_REQUIRED WORK_: Word for word, restate the records from their first line through the line with "C3: 4.7uF (plus", both ends included; omit each picture.

(Structured diff data)
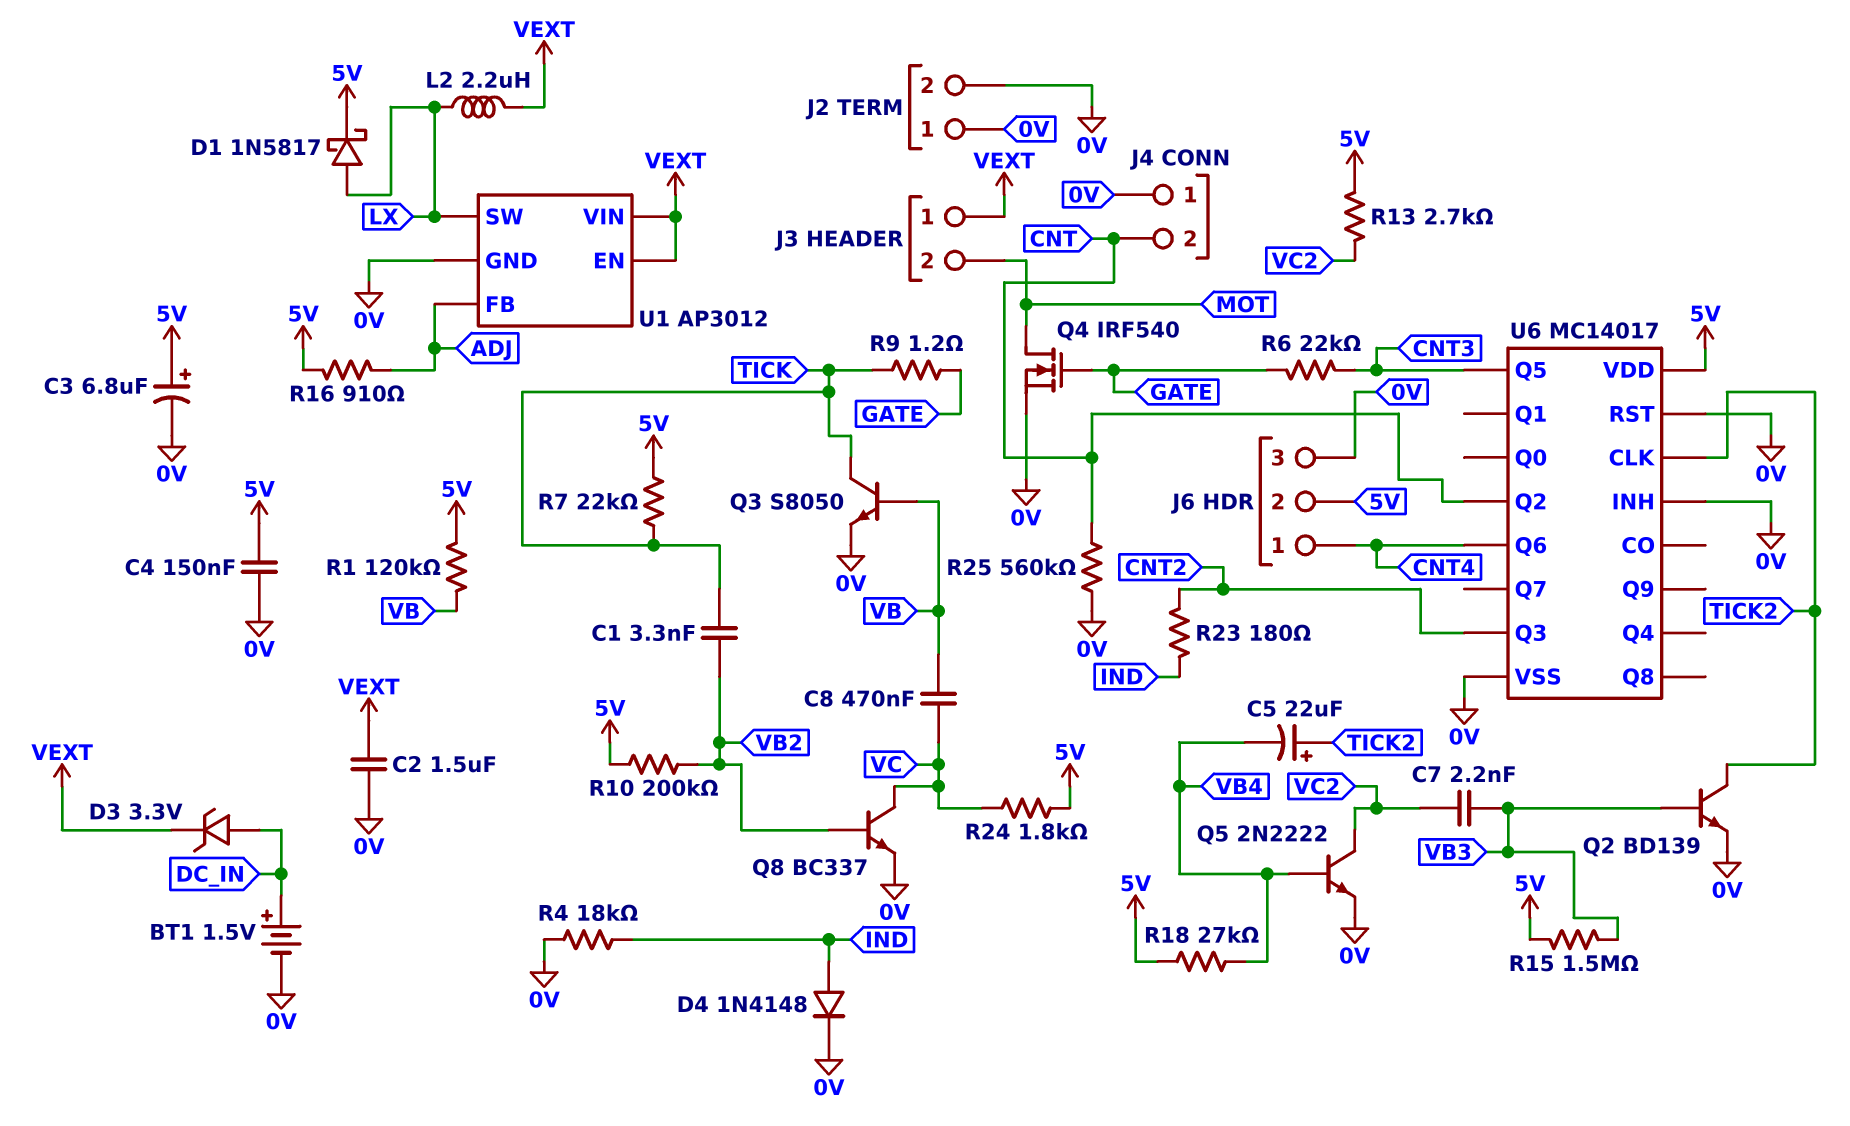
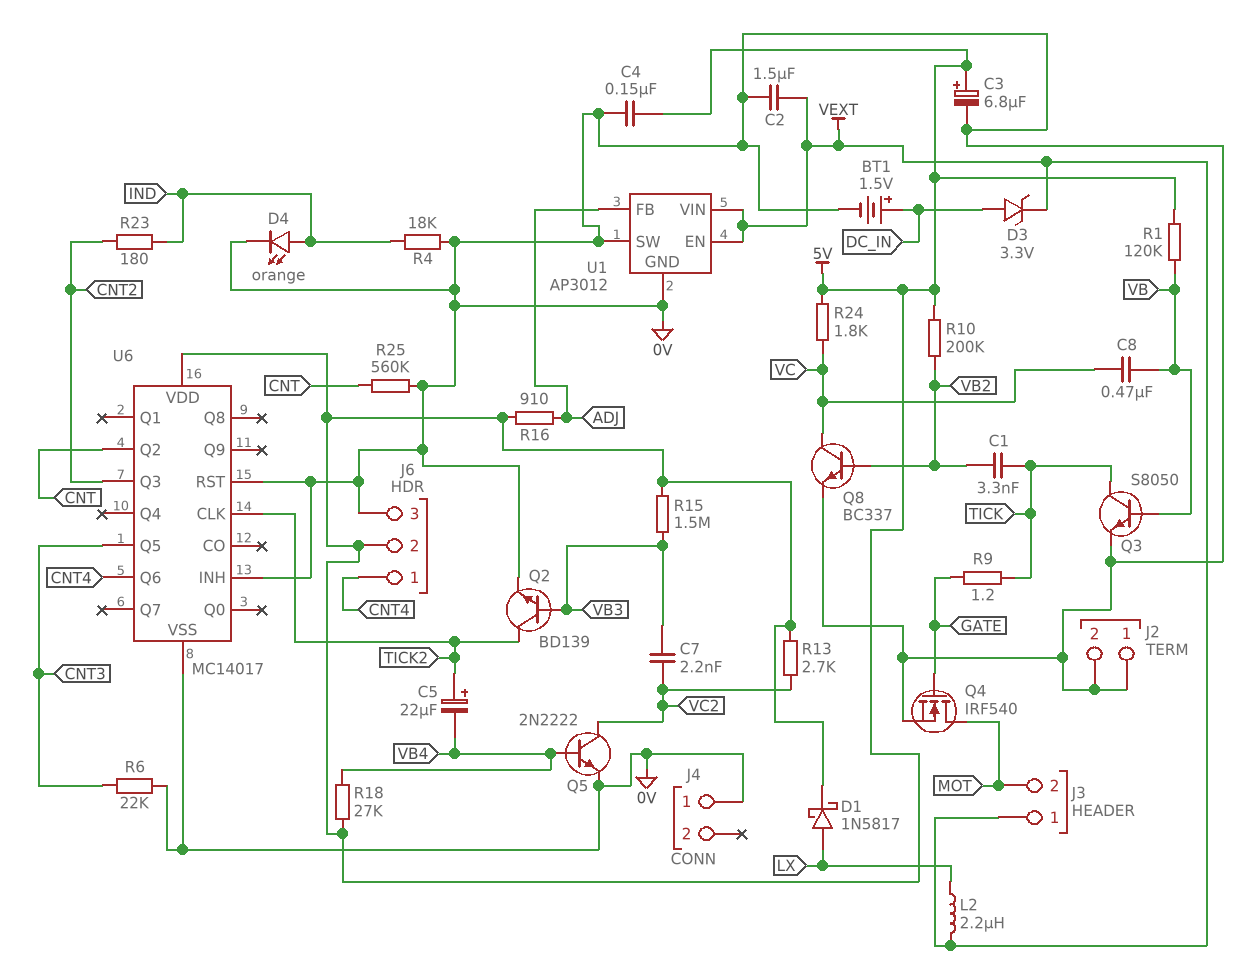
D4: diode 1N4148 (A IND, K 0V) -> LED orange (A IND, K 0V)
J4 pin 2: CNT -> none
R6: 22k (CNT3, GATE) -> 22k (0V, CNT3)
R7: 22k (5V, TICK) -> none
U1 pin SW: LX -> 0V

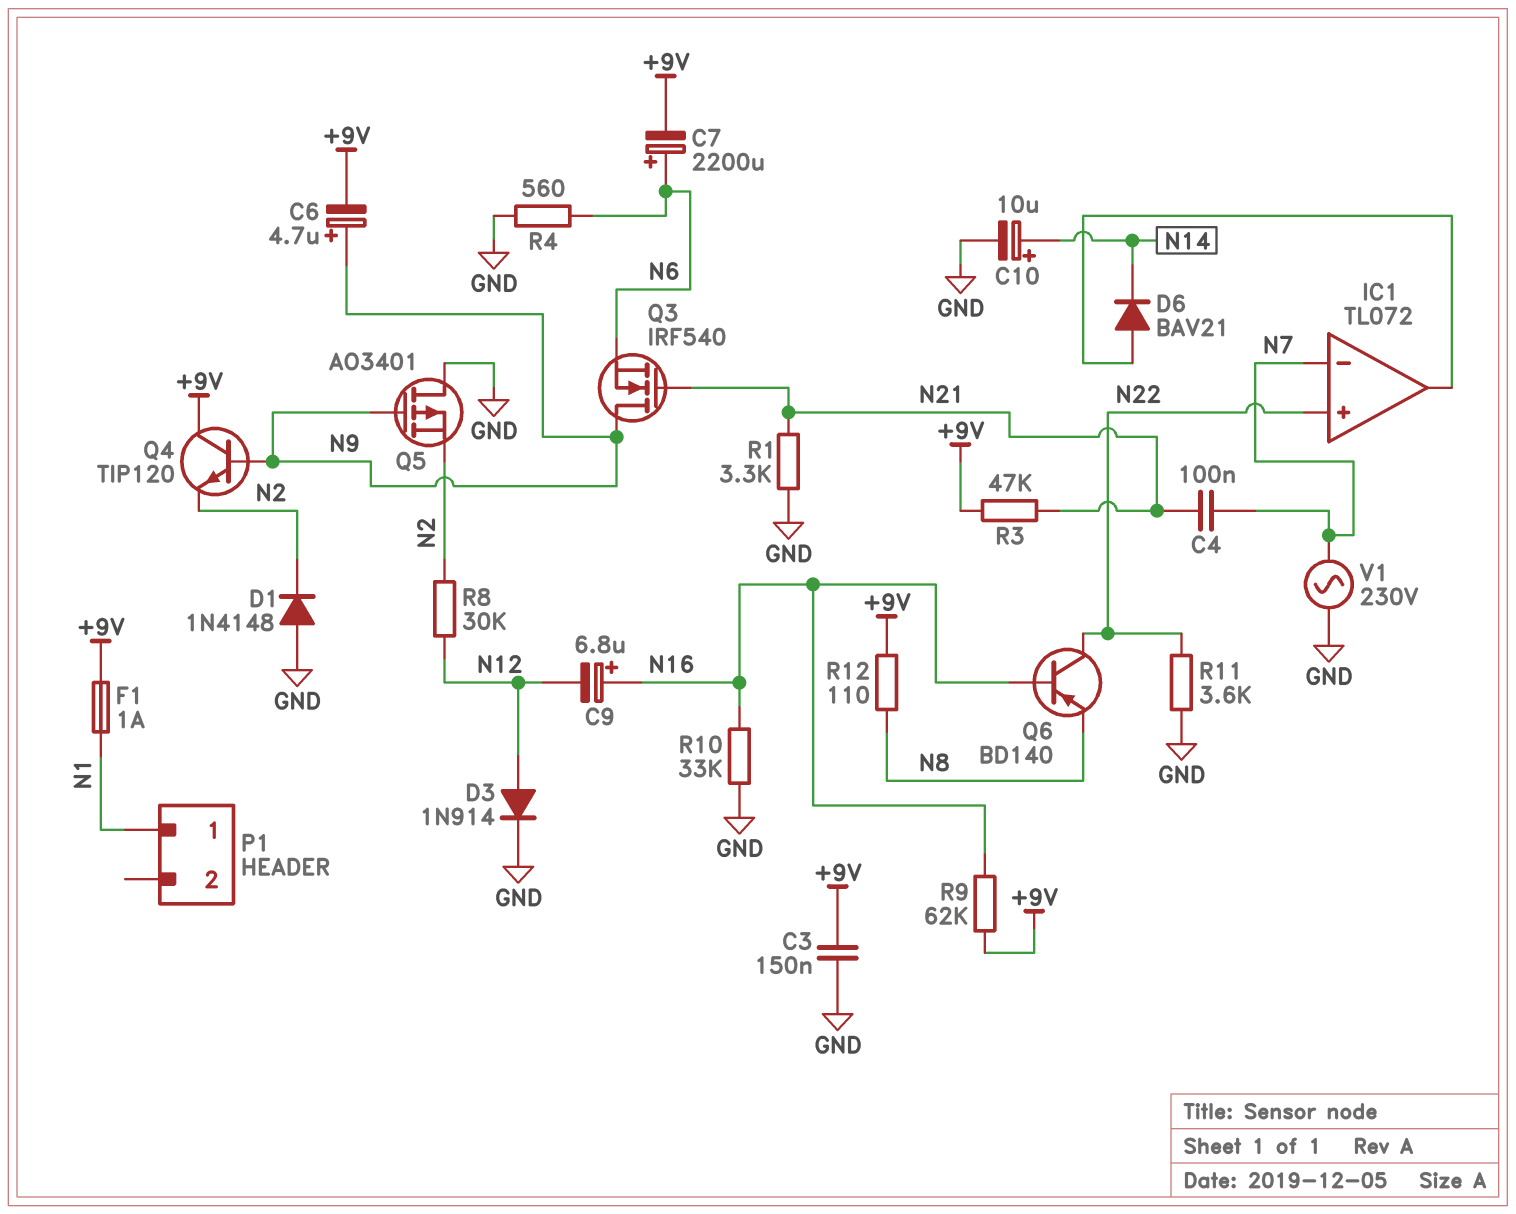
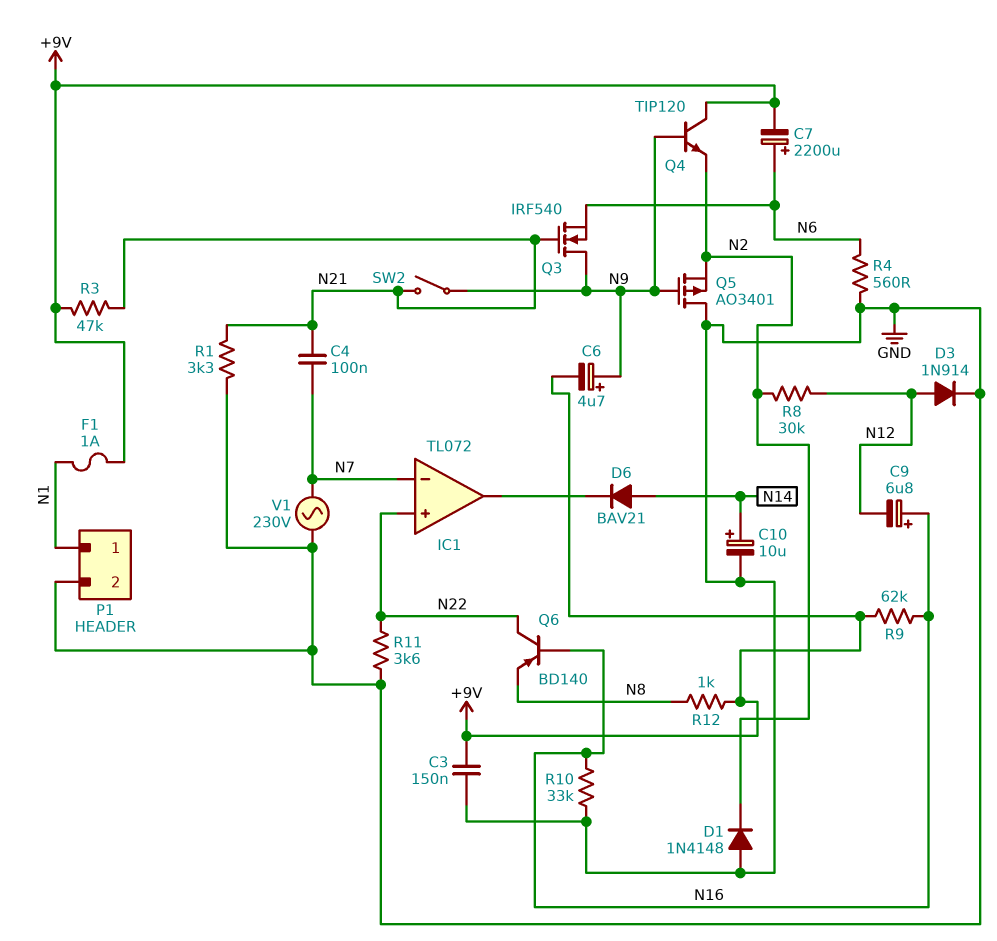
D6: diode BAV21 (A IC1/out, K N14) -> diode BAV21 (A N14, K IC1/out)
P1 pin 2: none -> GND
R12: 110 (+9V, N8) -> 1k (+9V, N8)
SW2: none -> switch (N9, N21)

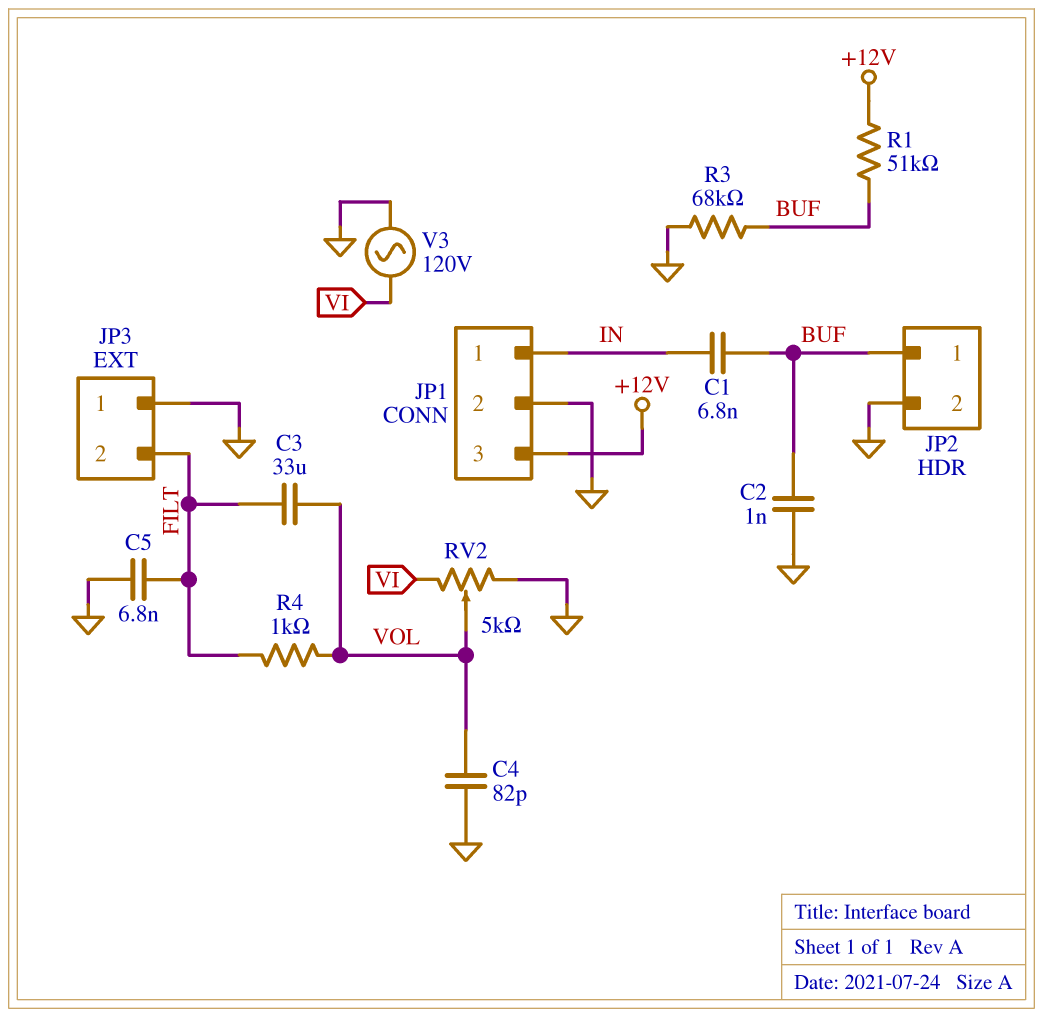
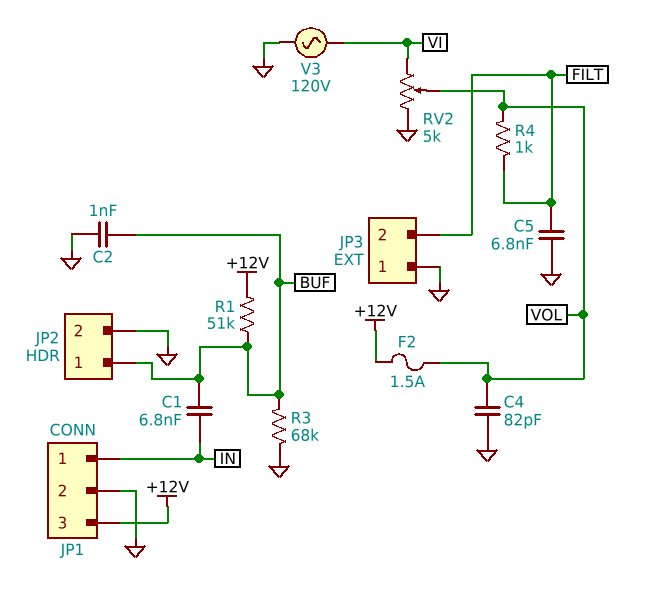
C3: 33uF (FILT, VOL) -> none
F2: none -> 1.5A (+12V, VOL)

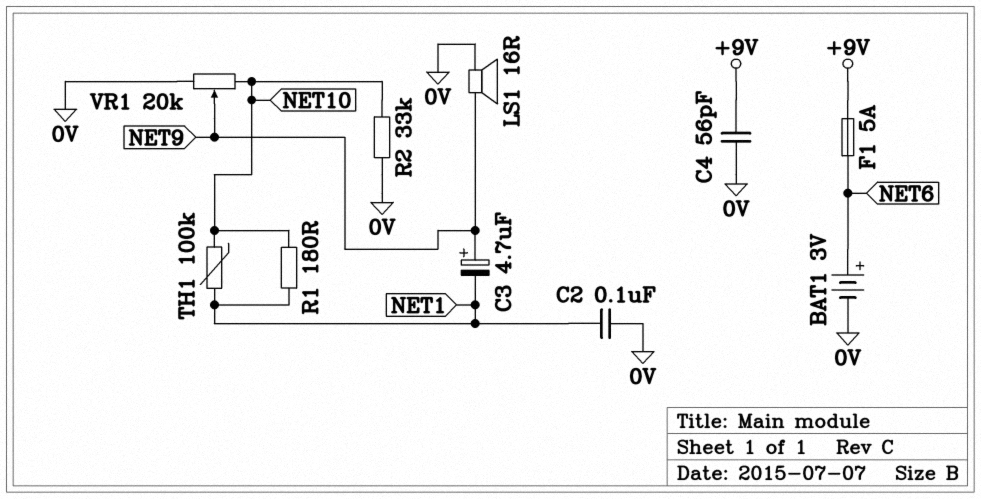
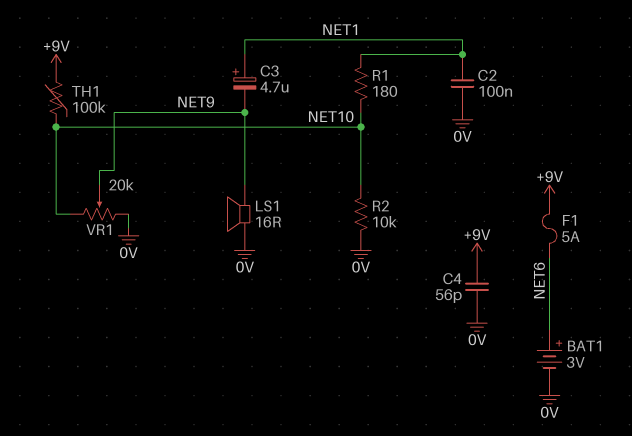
C3: 4.7uF (plus NET9, minus NET1) -> 4.7uF (plus NET1, minus NET9)
R2: 33k (0V, NET10) -> 10k (0V, NET10)
TH1: 100k (NET1, NET10) -> 100k (+9V, NET10)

_PROBLEM SOLUTION_:
D4: diode 1N4148 (A IND, K 0V) -> LED orange (A IND, K 0V)
J4 pin 2: CNT -> none
R6: 22k (CNT3, GATE) -> 22k (0V, CNT3)
R7: 22k (5V, TICK) -> none
U1 pin SW: LX -> 0V

D6: diode BAV21 (A IC1/out, K N14) -> diode BAV21 (A N14, K IC1/out)
P1 pin 2: none -> GND
R12: 110 (+9V, N8) -> 1k (+9V, N8)
SW2: none -> switch (N9, N21)

C3: 33uF (FILT, VOL) -> none
F2: none -> 1.5A (+12V, VOL)

C3: 4.7uF (plus NET9, minus NET1) -> 4.7uF (plus NET1, minus NET9)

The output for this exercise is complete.